__Problem to work on__. Determine how many lines of the entries include the word "cyan", and report that number with no further text.

Scene change data
......

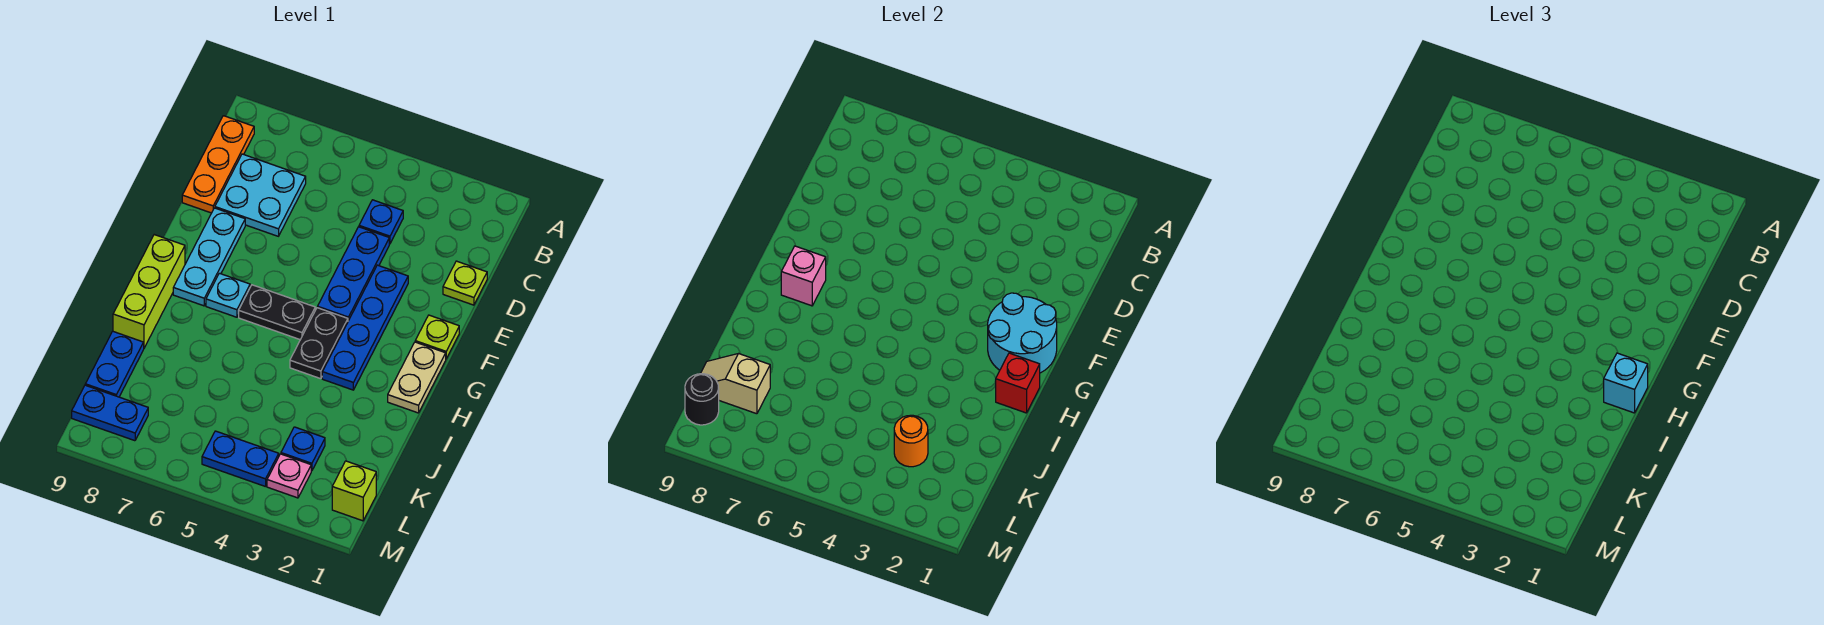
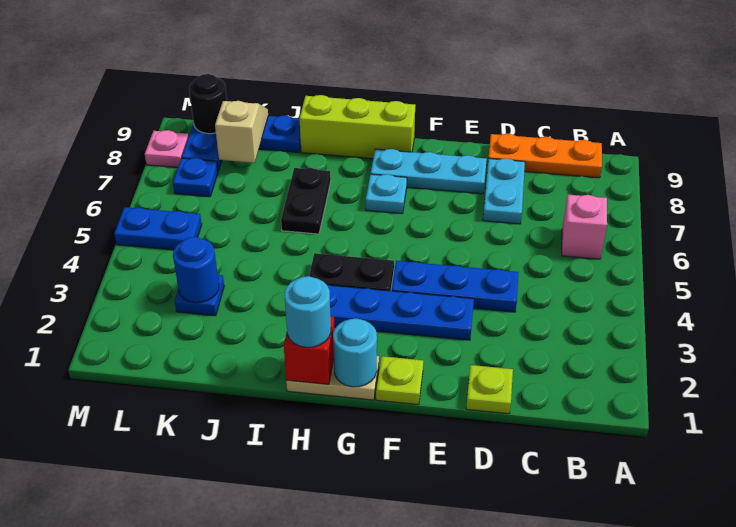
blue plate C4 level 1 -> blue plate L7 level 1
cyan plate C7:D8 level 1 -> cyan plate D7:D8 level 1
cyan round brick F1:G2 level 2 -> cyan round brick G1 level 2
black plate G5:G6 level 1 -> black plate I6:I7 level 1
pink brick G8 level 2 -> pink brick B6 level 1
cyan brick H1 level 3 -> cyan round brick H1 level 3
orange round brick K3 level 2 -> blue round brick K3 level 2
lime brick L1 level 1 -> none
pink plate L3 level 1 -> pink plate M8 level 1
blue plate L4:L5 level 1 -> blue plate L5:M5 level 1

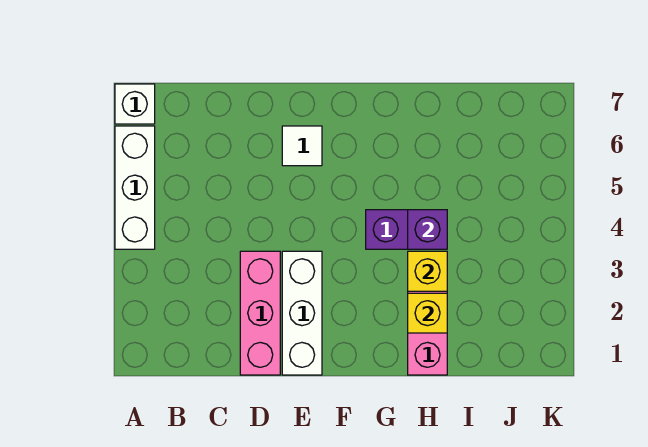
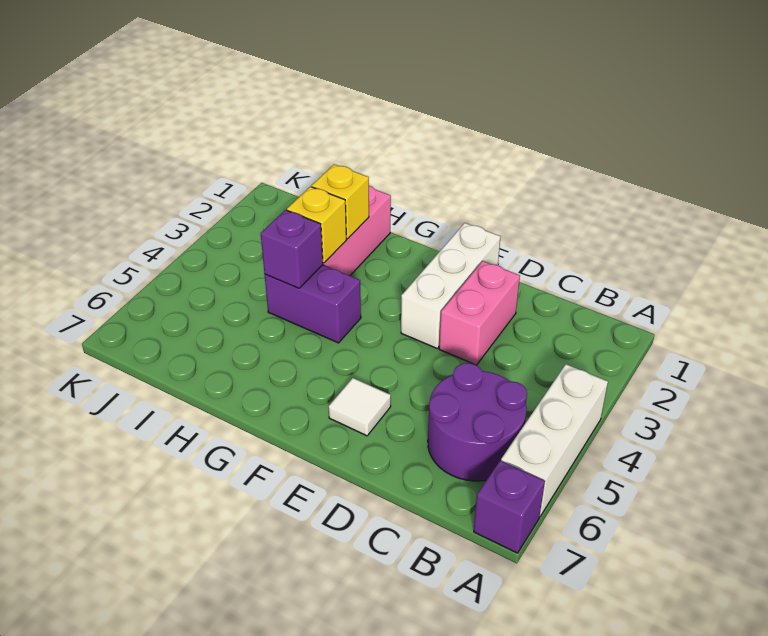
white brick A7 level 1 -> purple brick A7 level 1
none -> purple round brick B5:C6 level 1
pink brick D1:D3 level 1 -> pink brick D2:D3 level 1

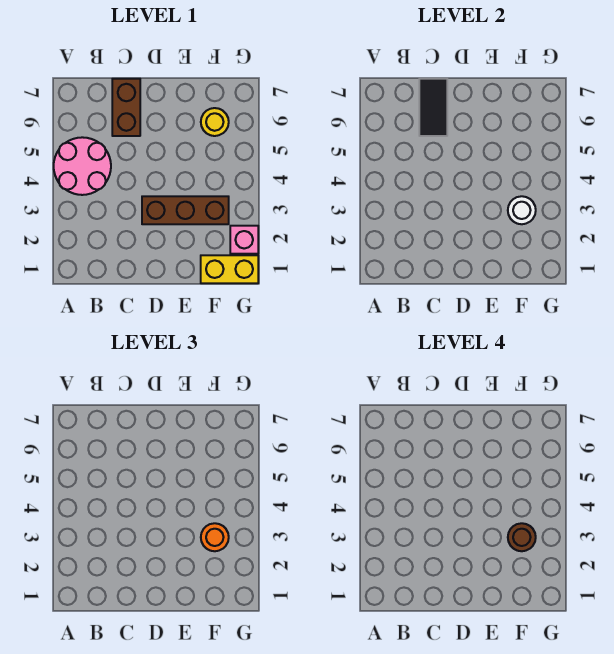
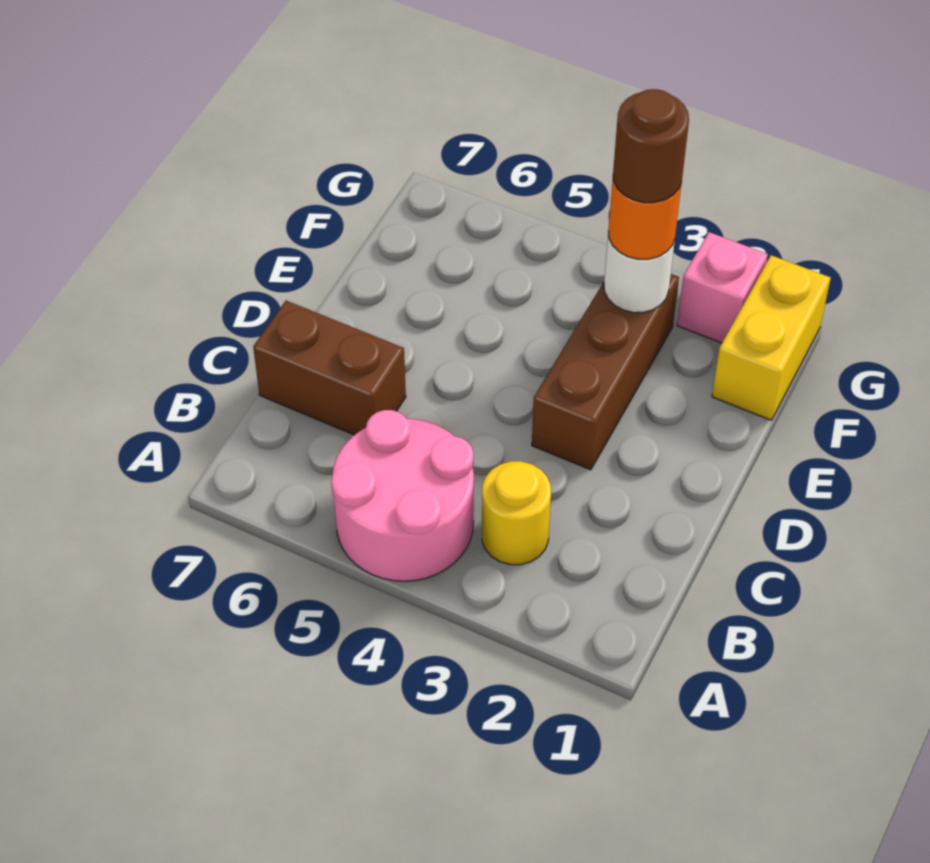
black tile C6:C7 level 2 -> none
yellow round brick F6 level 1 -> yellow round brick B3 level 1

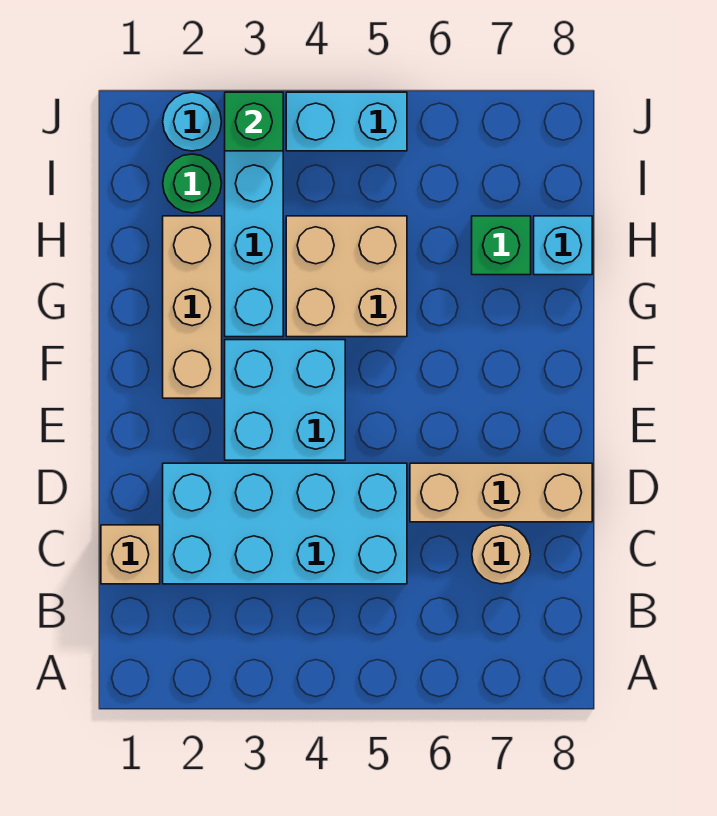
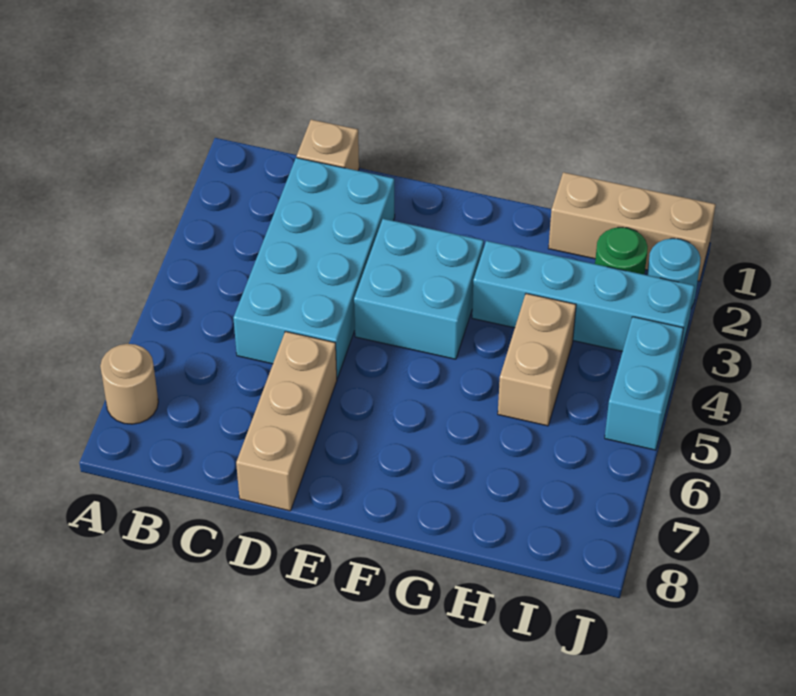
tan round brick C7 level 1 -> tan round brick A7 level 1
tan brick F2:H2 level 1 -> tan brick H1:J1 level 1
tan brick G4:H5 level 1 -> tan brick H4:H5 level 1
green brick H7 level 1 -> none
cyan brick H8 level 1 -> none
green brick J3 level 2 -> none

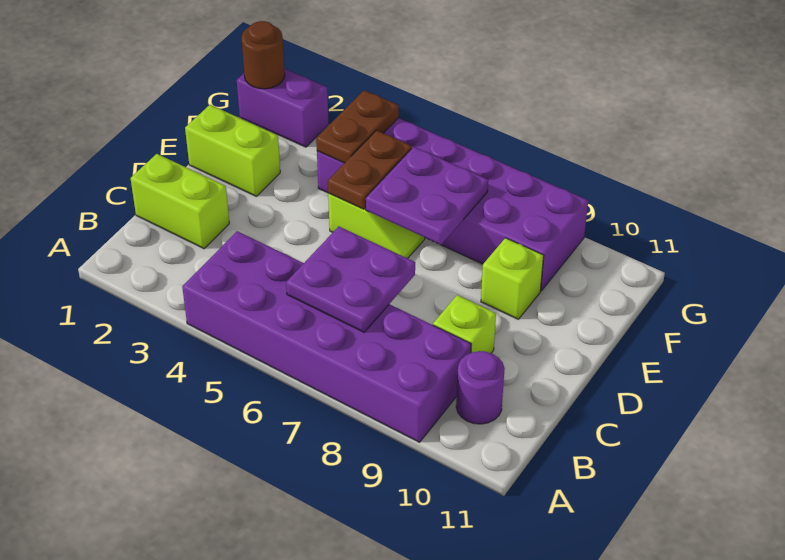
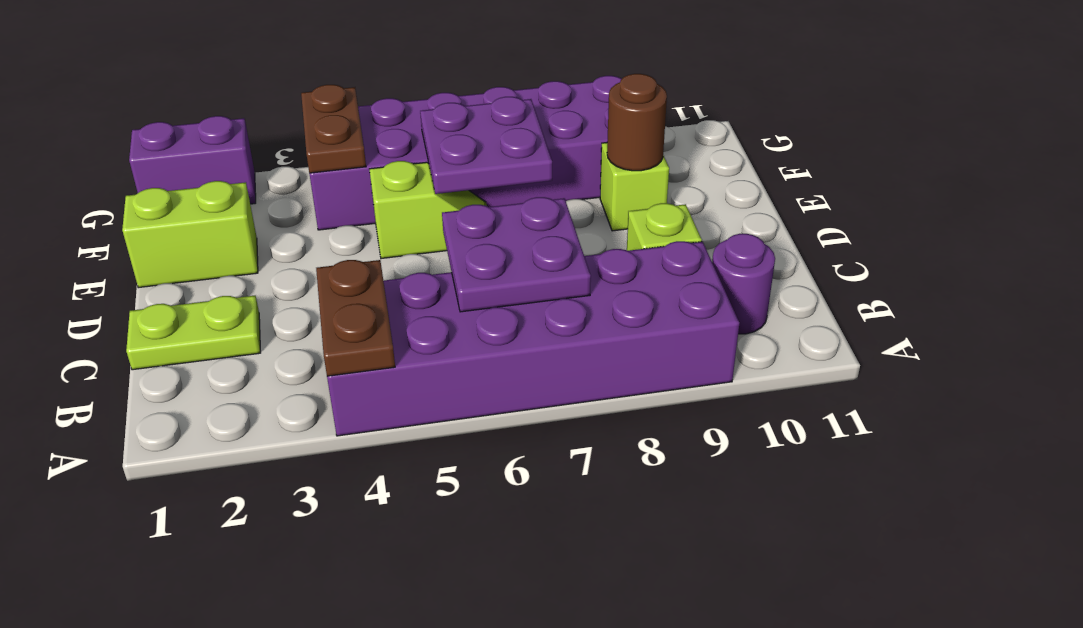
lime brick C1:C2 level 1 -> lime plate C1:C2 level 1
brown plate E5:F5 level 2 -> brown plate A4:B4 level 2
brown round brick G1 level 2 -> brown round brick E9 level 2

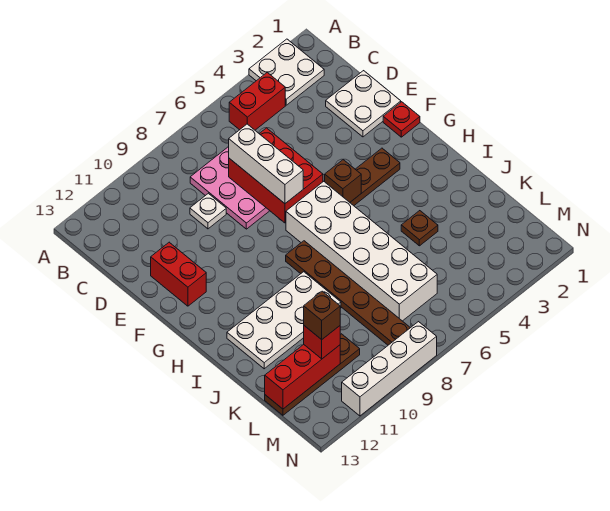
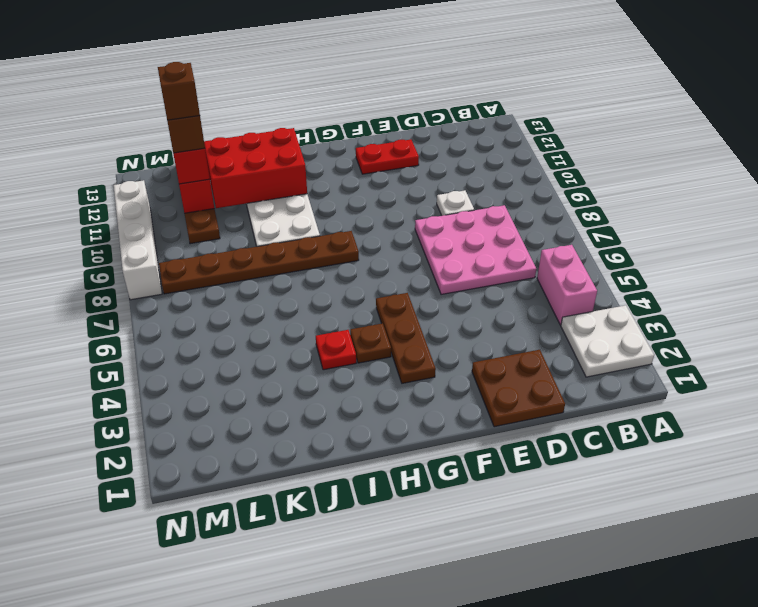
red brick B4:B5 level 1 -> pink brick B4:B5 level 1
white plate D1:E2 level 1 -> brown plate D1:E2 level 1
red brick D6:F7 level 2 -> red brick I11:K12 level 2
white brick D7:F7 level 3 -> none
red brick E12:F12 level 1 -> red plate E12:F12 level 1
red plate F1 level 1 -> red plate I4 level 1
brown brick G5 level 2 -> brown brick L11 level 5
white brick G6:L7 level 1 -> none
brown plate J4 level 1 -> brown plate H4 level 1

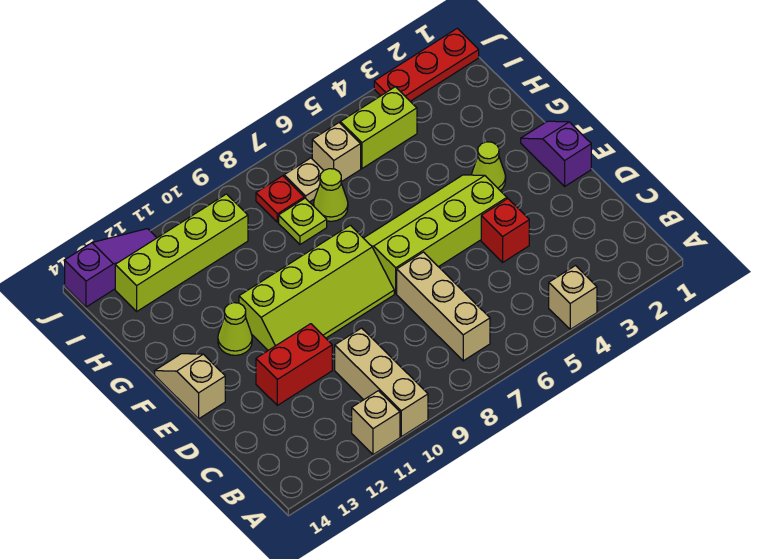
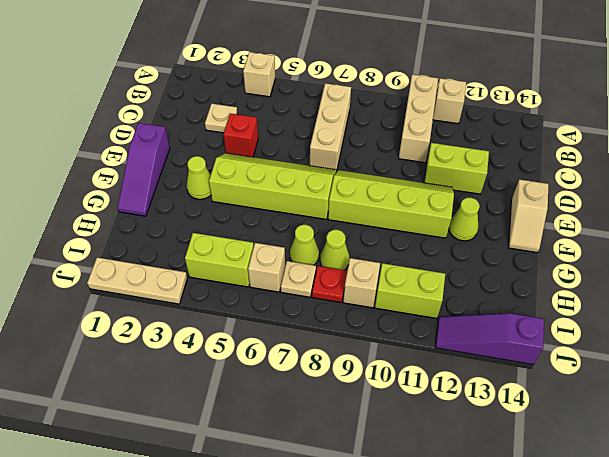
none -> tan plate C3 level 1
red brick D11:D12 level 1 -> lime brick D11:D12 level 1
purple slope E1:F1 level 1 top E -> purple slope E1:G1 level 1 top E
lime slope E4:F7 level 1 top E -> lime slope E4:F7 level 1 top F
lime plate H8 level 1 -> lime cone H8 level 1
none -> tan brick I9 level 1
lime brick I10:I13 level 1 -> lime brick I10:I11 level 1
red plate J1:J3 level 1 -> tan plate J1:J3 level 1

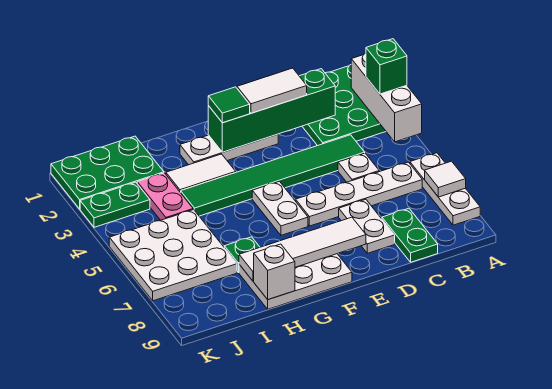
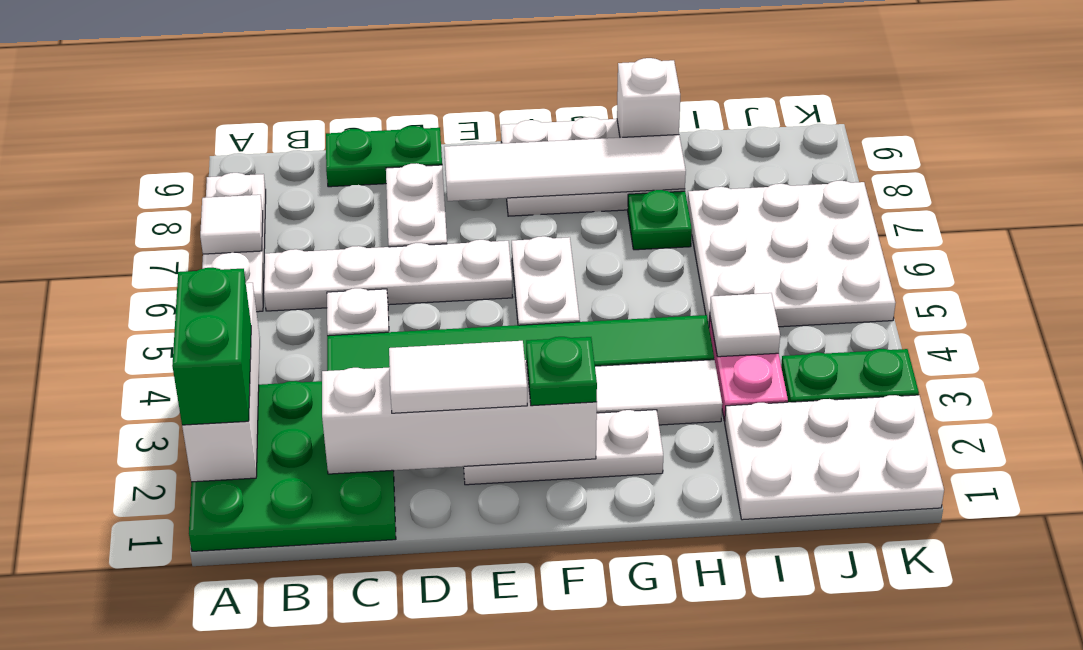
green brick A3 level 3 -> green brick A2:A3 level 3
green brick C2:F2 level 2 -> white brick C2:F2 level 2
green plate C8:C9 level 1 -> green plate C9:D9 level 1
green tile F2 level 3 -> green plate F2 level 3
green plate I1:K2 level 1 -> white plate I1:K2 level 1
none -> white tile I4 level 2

......

__Your response__. 4